*** Entries shown Section Begins ***
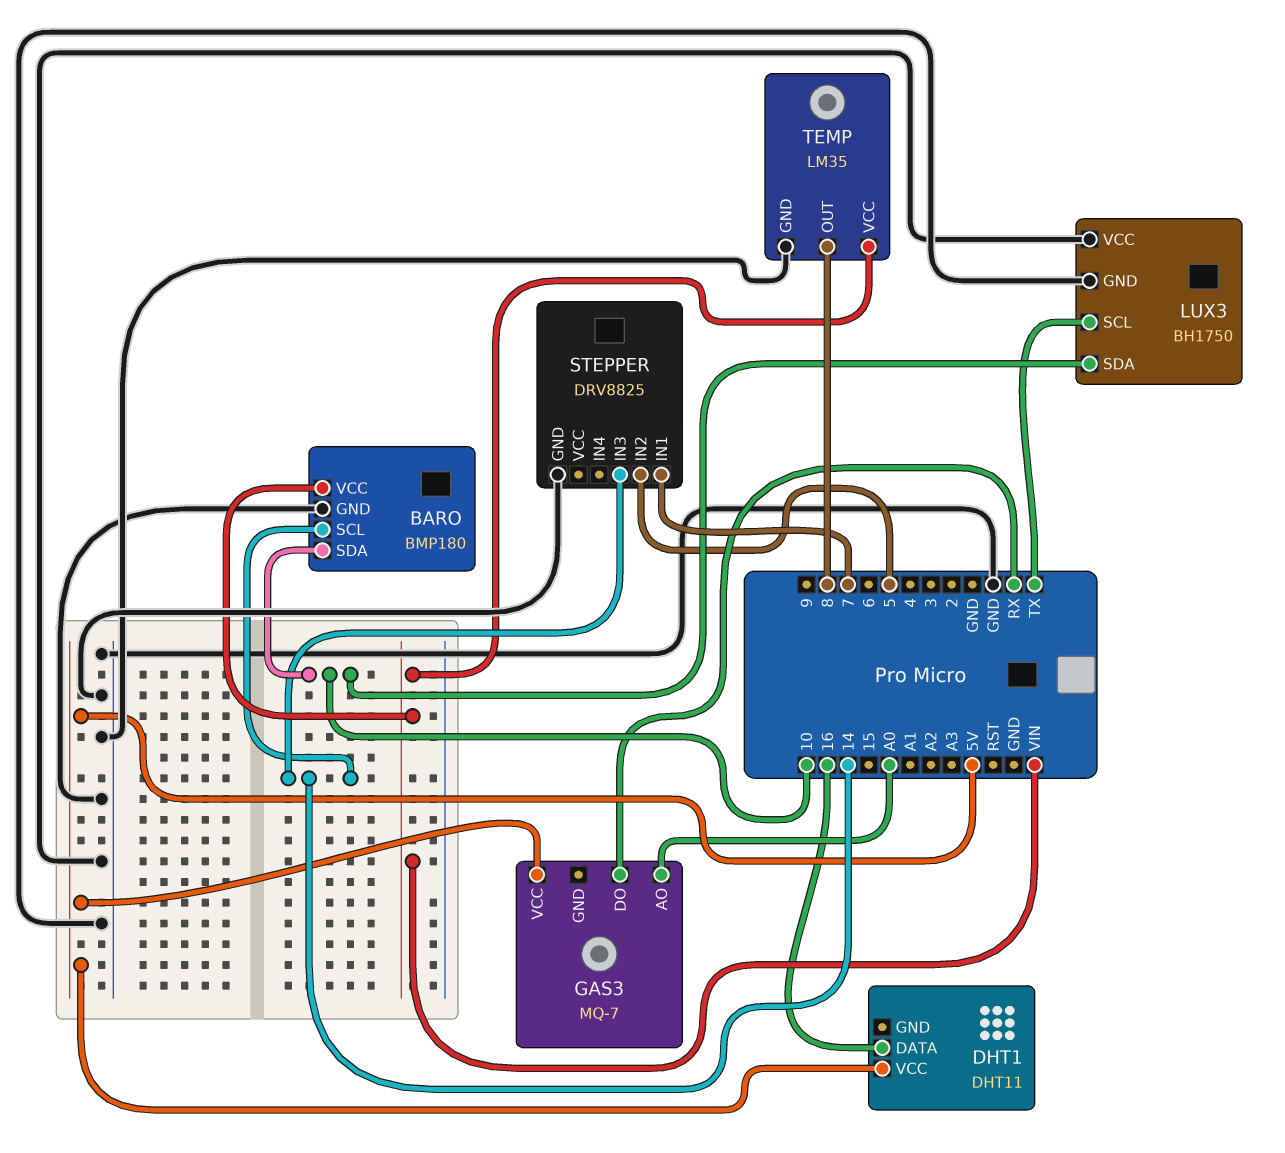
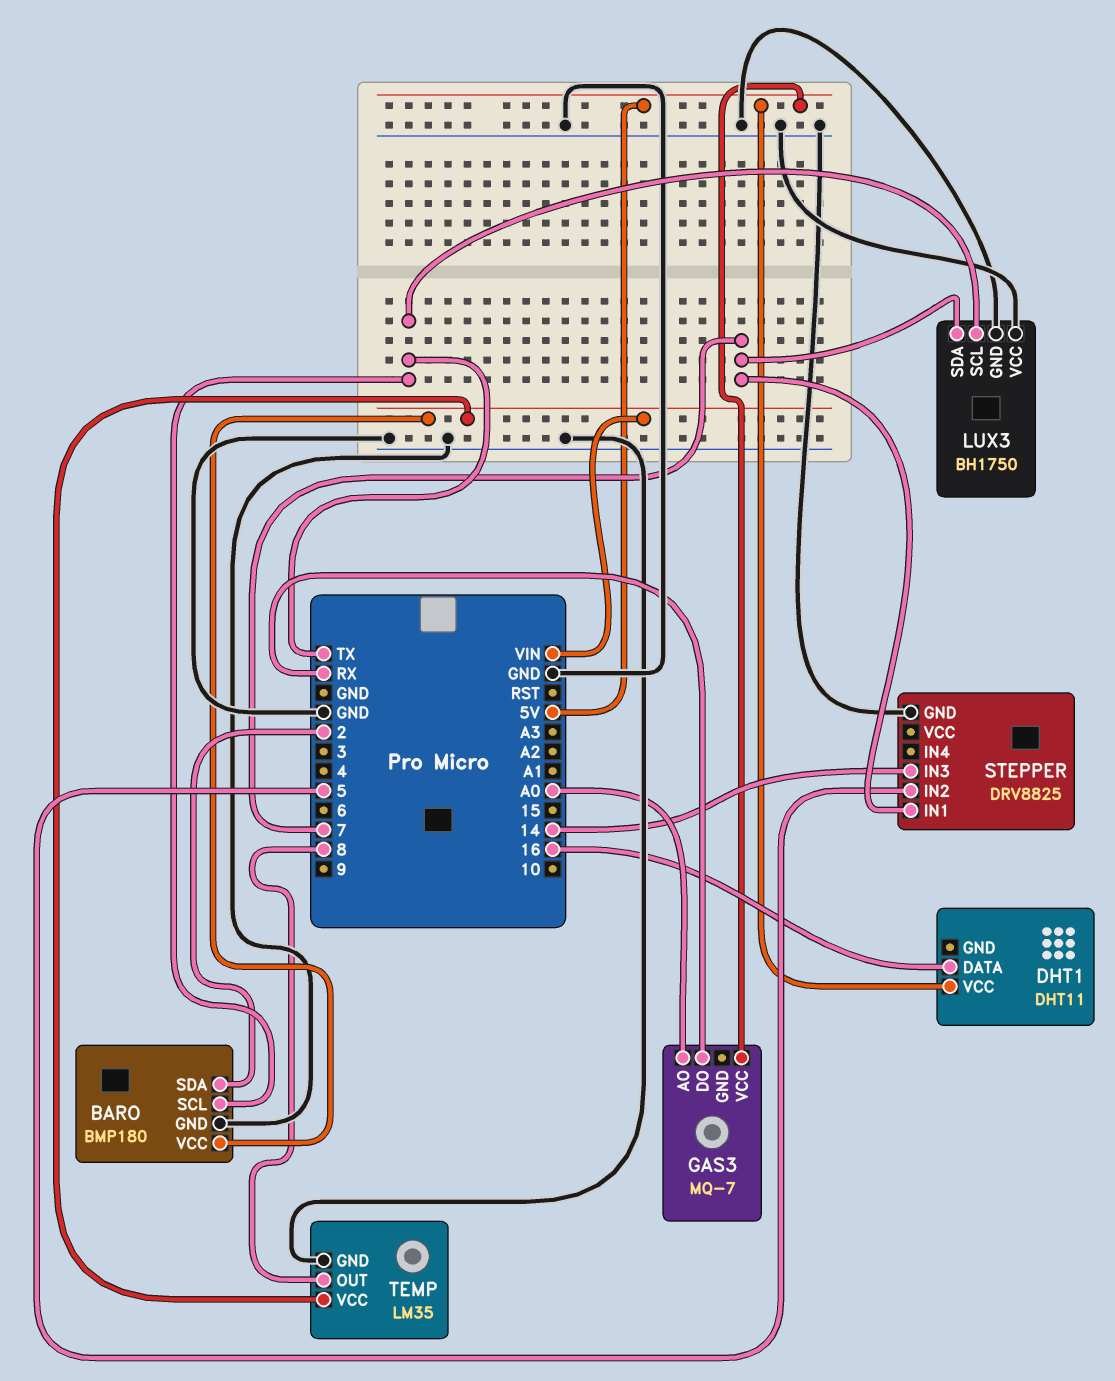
BARO pin SCL: 14 -> TX
BARO pin SDA: 10 -> 2
LUX3 pin SDA: 10 -> 7

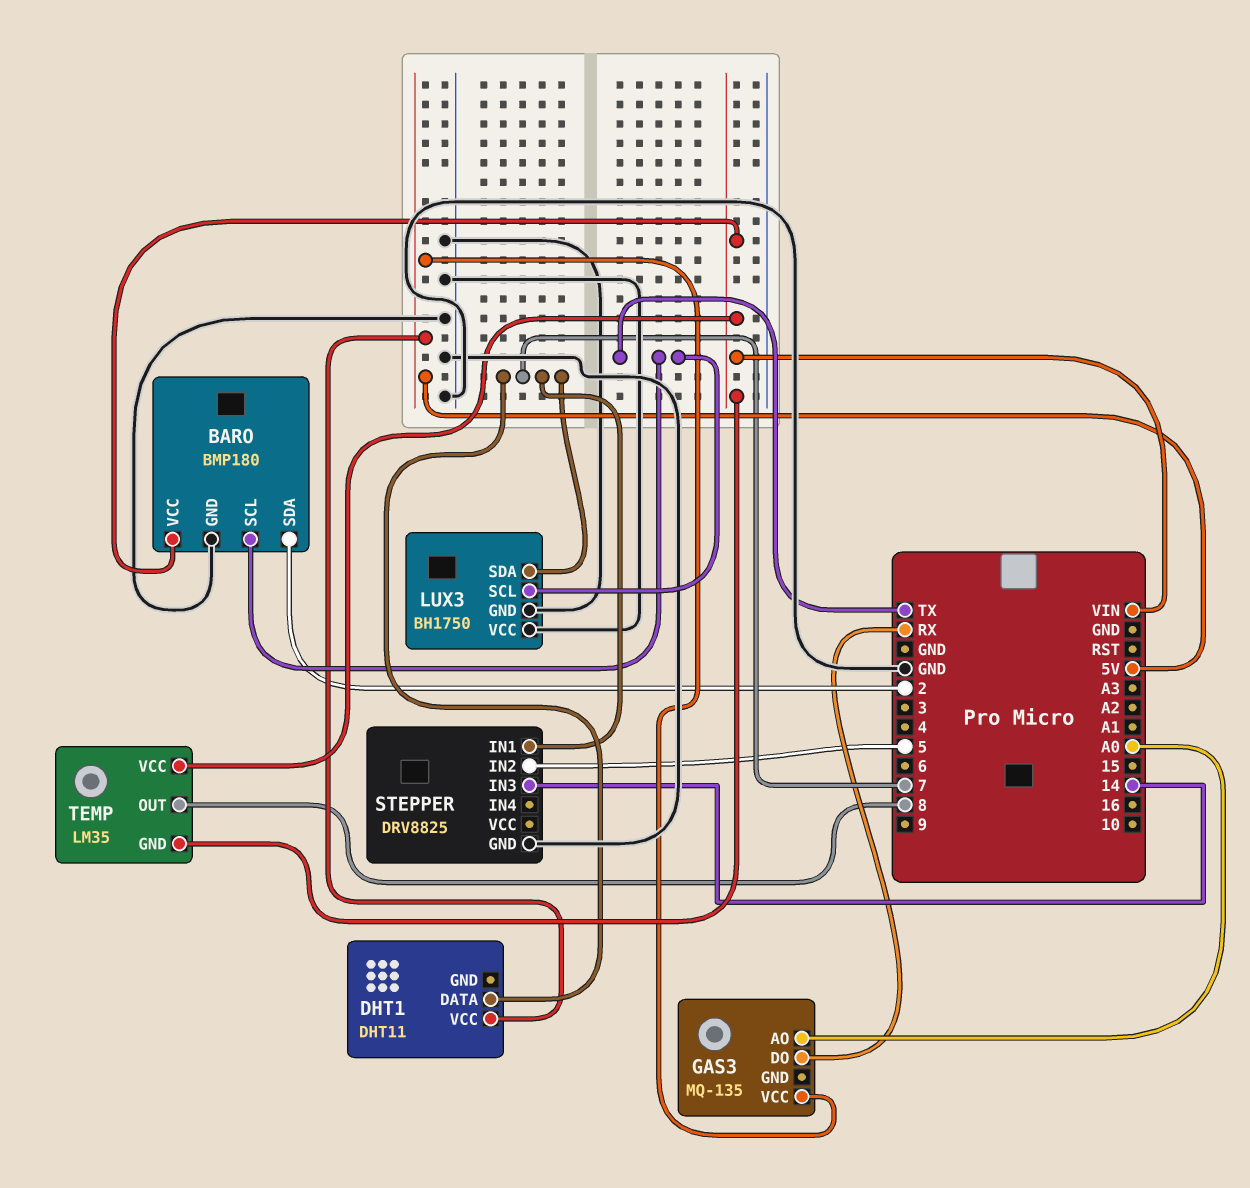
DHT1 pin DATA: 16 -> 7
GAS3: MQ-7 -> MQ-135
TEMP pin GND: GND -> VIN

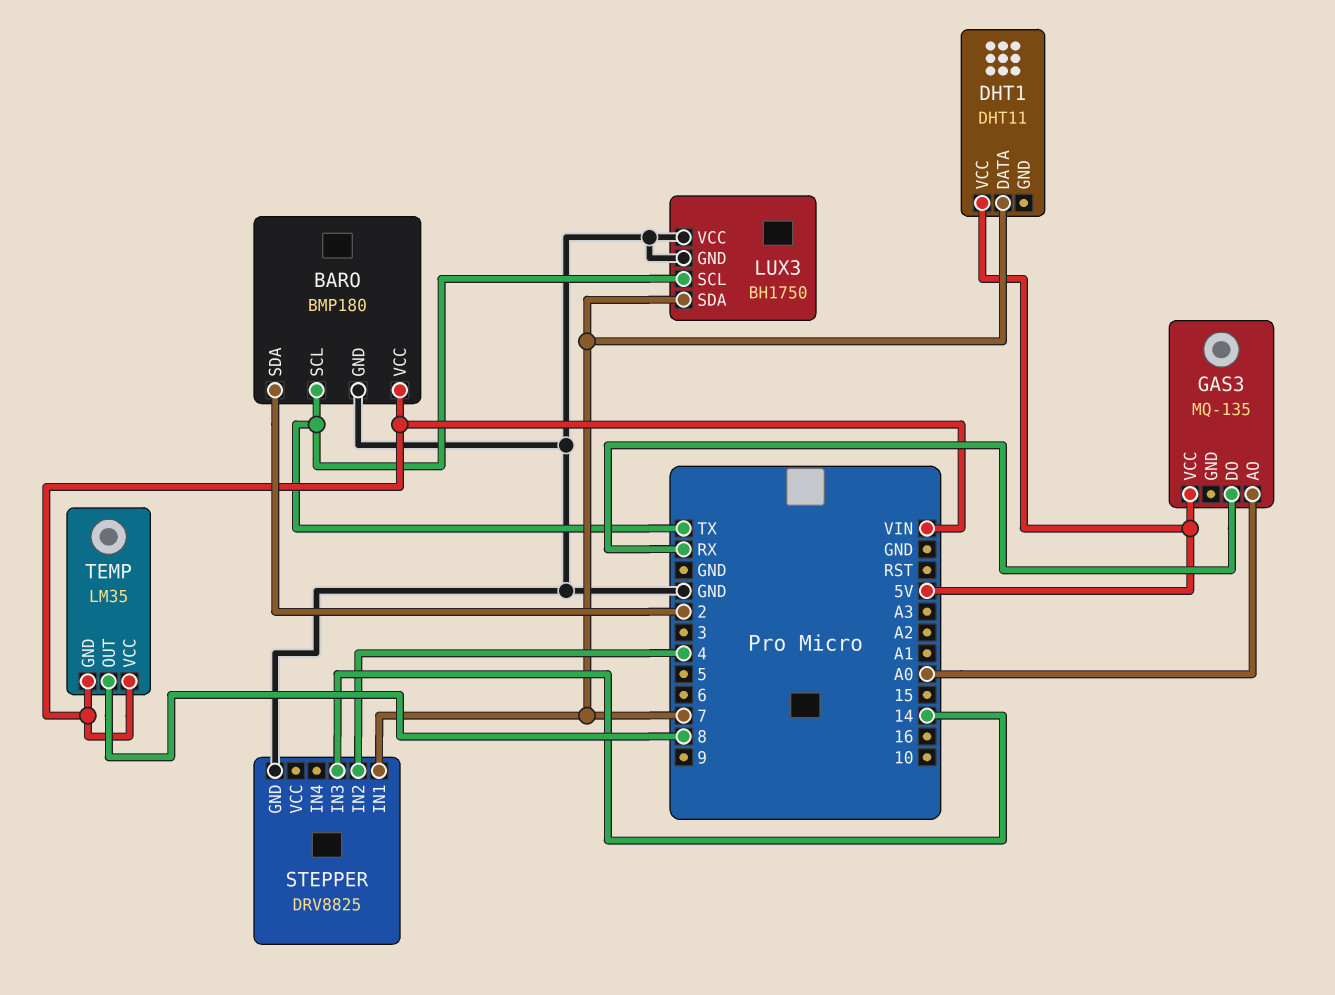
STEPPER pin IN2: 5 -> 4

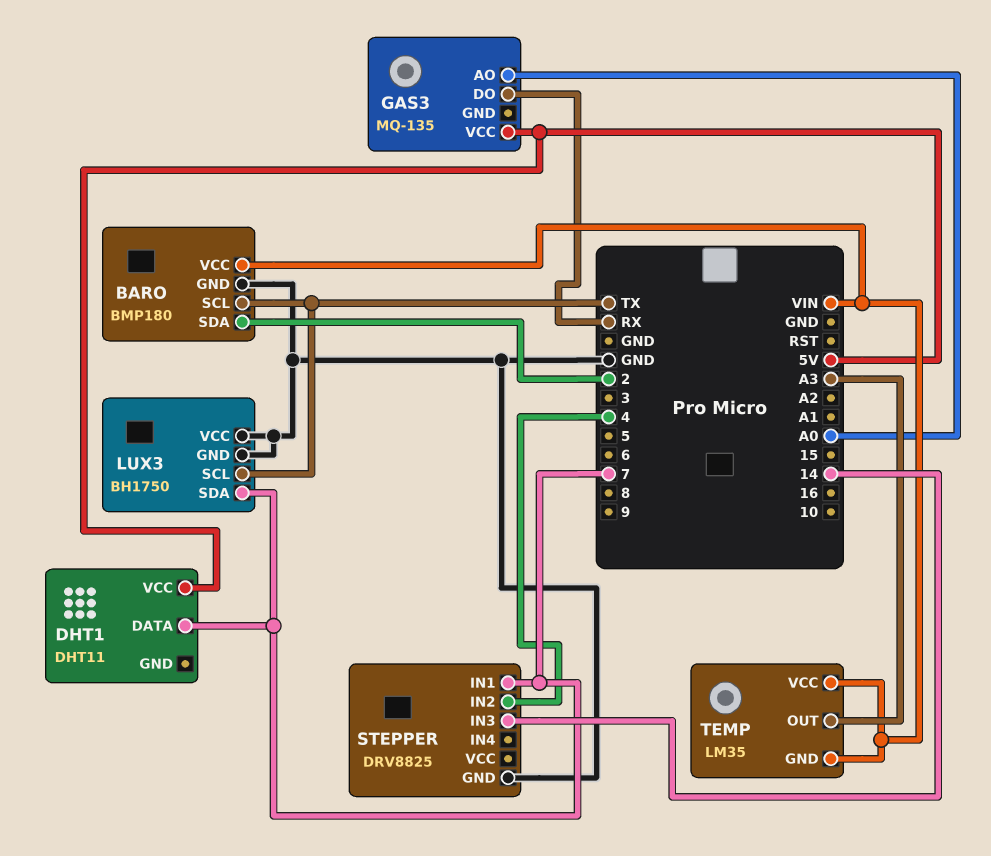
TEMP pin OUT: 8 -> A3

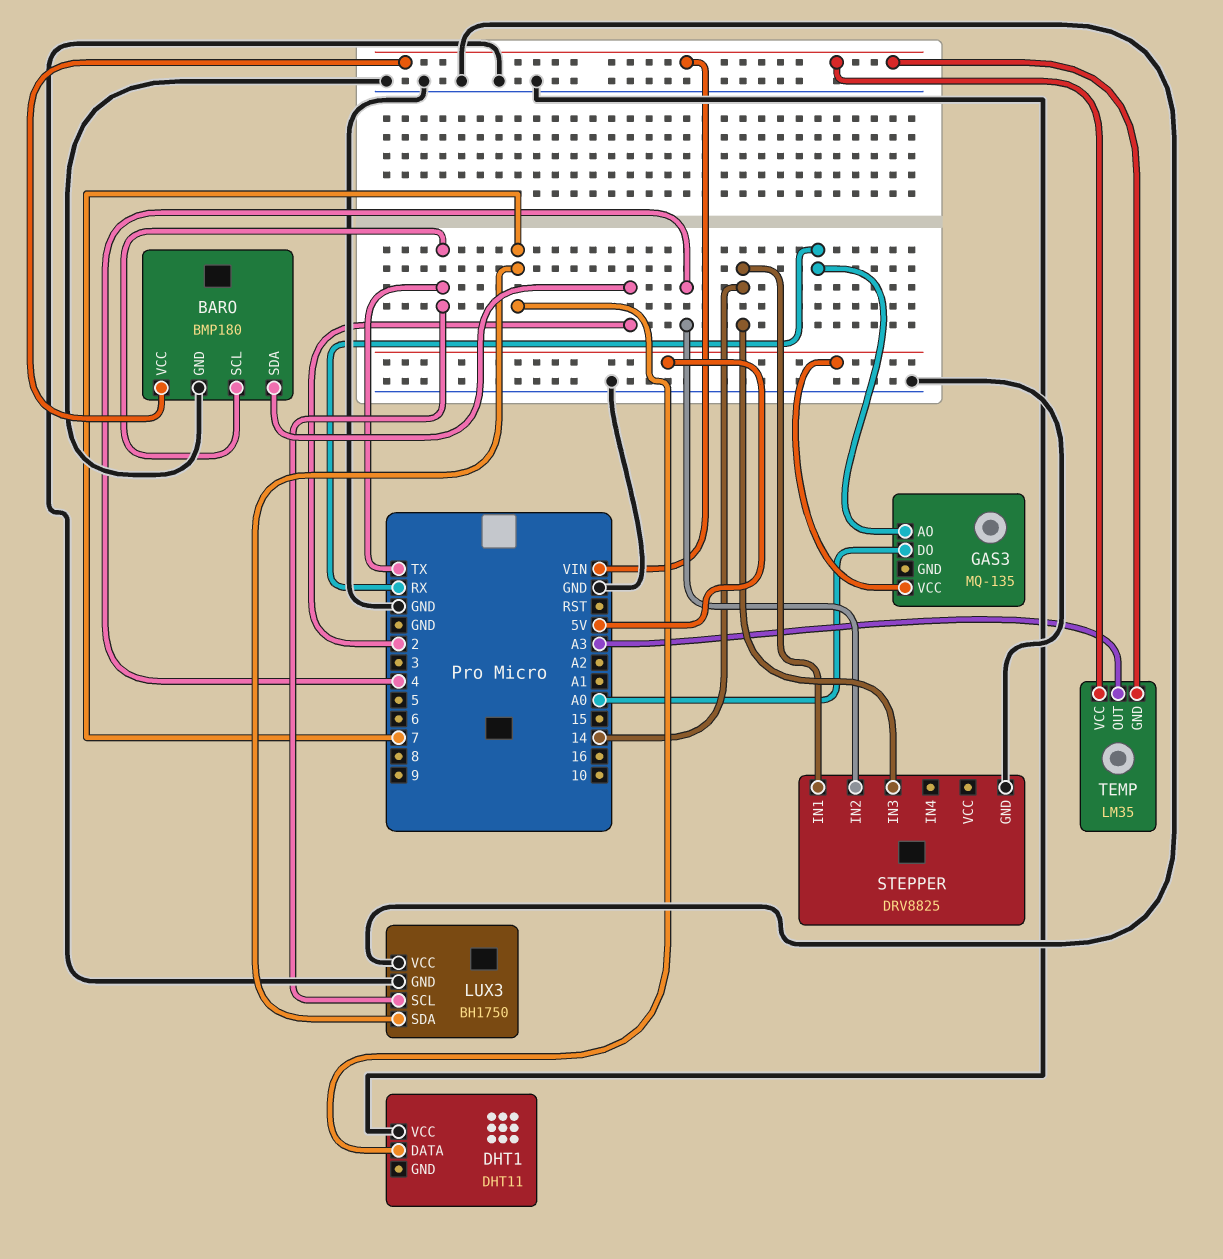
DHT1 pin VCC: 5V -> GND
GAS3 pin AO: A0 -> RX
GAS3 pin DO: RX -> A0
STEPPER pin IN1: 7 -> 14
*** Entries shown Section Ends ***
# Required action:
Could you print, word for word, the line containing "GAS3 pin AO: A0 -> RX" and every line after it through the end of the records, and nothing else?

# Response to the task:
GAS3 pin AO: A0 -> RX
GAS3 pin DO: RX -> A0
STEPPER pin IN1: 7 -> 14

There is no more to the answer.